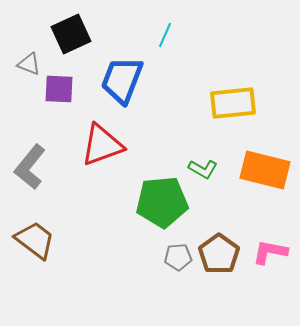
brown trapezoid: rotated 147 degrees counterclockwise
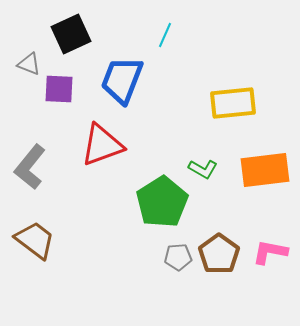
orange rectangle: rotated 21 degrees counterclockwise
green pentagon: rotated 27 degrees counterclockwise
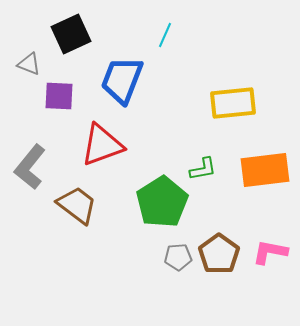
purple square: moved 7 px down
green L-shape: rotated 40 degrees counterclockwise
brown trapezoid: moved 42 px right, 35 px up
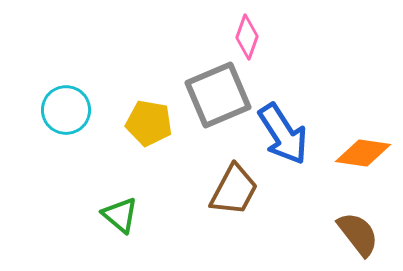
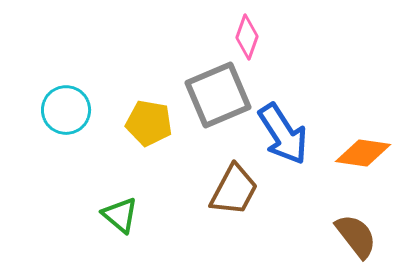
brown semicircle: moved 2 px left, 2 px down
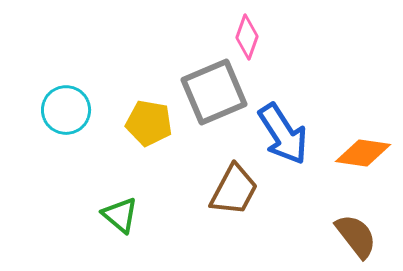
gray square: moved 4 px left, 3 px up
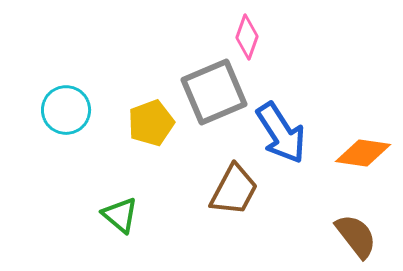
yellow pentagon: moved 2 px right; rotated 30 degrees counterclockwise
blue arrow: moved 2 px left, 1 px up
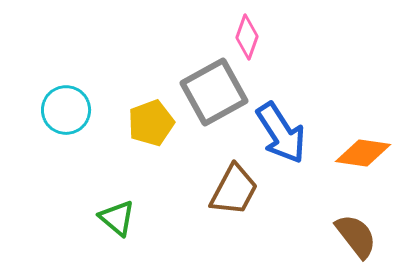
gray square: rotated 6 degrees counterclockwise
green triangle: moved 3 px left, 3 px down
+---+
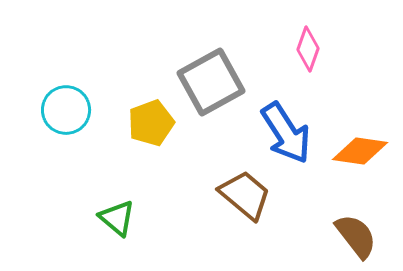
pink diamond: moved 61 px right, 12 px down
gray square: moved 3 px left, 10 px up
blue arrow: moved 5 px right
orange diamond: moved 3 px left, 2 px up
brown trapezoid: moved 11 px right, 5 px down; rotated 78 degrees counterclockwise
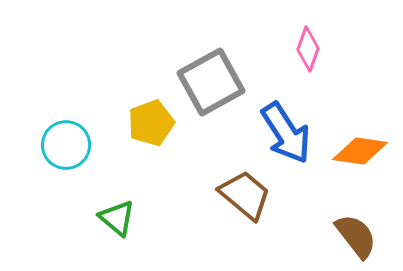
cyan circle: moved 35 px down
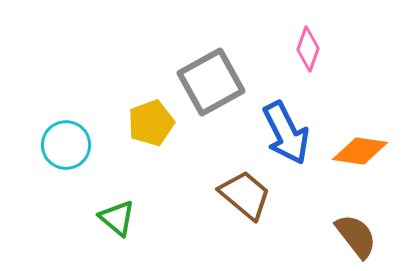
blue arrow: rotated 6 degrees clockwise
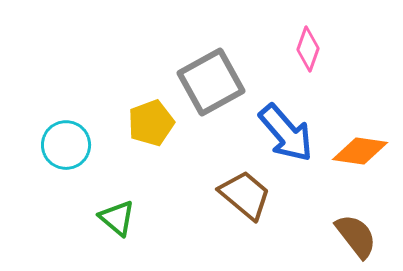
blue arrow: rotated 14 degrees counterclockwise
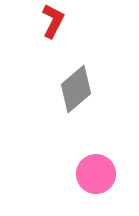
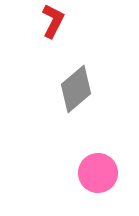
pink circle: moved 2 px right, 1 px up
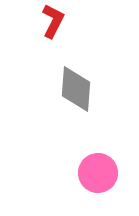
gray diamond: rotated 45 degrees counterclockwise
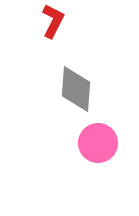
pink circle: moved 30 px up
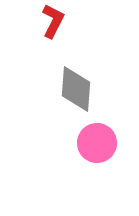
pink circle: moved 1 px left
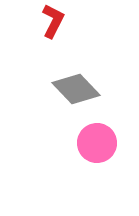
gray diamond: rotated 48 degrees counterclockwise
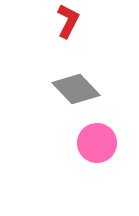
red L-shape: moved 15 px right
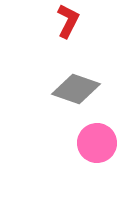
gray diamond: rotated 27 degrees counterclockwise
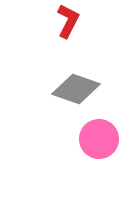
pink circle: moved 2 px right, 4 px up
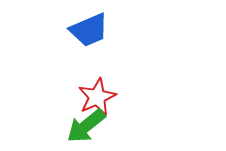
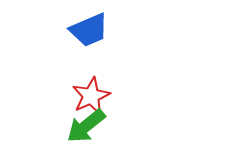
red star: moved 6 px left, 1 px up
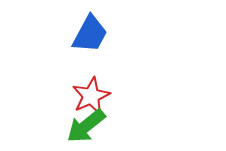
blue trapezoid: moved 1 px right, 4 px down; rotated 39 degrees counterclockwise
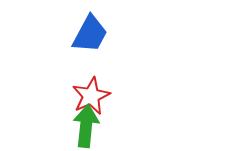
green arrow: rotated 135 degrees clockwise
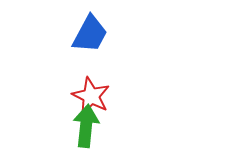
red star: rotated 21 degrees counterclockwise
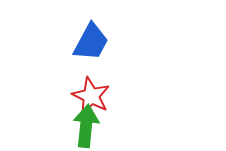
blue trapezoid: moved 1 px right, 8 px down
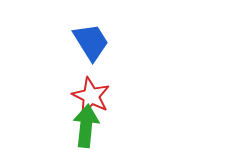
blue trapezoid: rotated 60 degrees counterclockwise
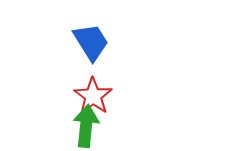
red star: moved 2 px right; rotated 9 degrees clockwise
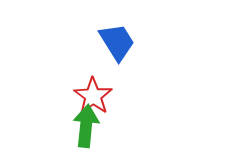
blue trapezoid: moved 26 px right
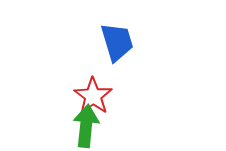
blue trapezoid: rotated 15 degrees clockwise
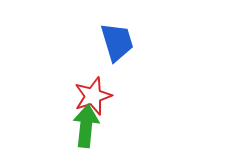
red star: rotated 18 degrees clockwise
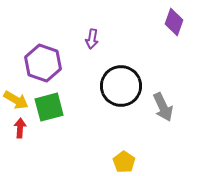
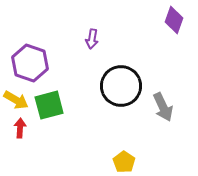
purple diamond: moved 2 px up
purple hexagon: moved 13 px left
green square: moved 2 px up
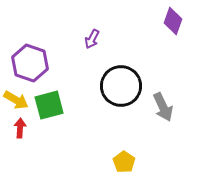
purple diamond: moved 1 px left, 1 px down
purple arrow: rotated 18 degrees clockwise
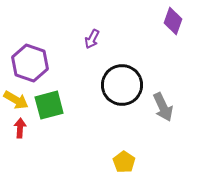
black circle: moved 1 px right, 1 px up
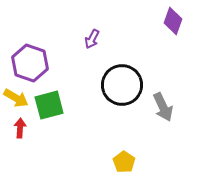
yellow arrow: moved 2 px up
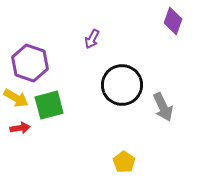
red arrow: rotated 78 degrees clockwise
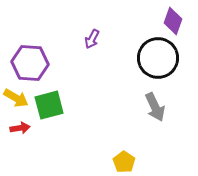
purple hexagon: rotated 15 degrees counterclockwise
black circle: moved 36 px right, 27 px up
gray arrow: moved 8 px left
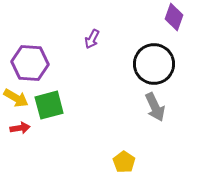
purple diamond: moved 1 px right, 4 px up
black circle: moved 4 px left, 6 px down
+---+
- WHAT NEEDS TO BE DONE -
Reproduce the lines from the one containing "brown trapezoid: rotated" up to and including the one containing "gray square: moved 4 px left, 3 px up", omitting the picture lines from your answer.

- TASK RESPONSE -
brown trapezoid: rotated 147 degrees counterclockwise
orange rectangle: rotated 21 degrees counterclockwise
green pentagon: rotated 27 degrees counterclockwise
purple square: moved 7 px down
green L-shape: rotated 40 degrees counterclockwise
brown trapezoid: moved 42 px right, 35 px up
brown semicircle: moved 2 px left, 2 px down
gray square: moved 4 px left, 3 px up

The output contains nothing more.